··· INFORMATION PROVIDED

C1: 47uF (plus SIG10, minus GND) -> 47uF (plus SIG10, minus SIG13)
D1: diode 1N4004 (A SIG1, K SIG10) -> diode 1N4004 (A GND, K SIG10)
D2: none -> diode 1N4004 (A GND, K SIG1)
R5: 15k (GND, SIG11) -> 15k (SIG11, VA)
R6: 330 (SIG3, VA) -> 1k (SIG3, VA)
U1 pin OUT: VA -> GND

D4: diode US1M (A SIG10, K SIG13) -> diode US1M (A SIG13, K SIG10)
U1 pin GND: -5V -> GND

······

_PROBLEM DESCRIPTION_
Copy down every line of the material above that includes the string "diode".

_SOLUTION TO THIS PROBLEM_
D1: diode 1N4004 (A SIG1, K SIG10) -> diode 1N4004 (A GND, K SIG10)
D2: none -> diode 1N4004 (A GND, K SIG1)
D4: diode US1M (A SIG10, K SIG13) -> diode US1M (A SIG13, K SIG10)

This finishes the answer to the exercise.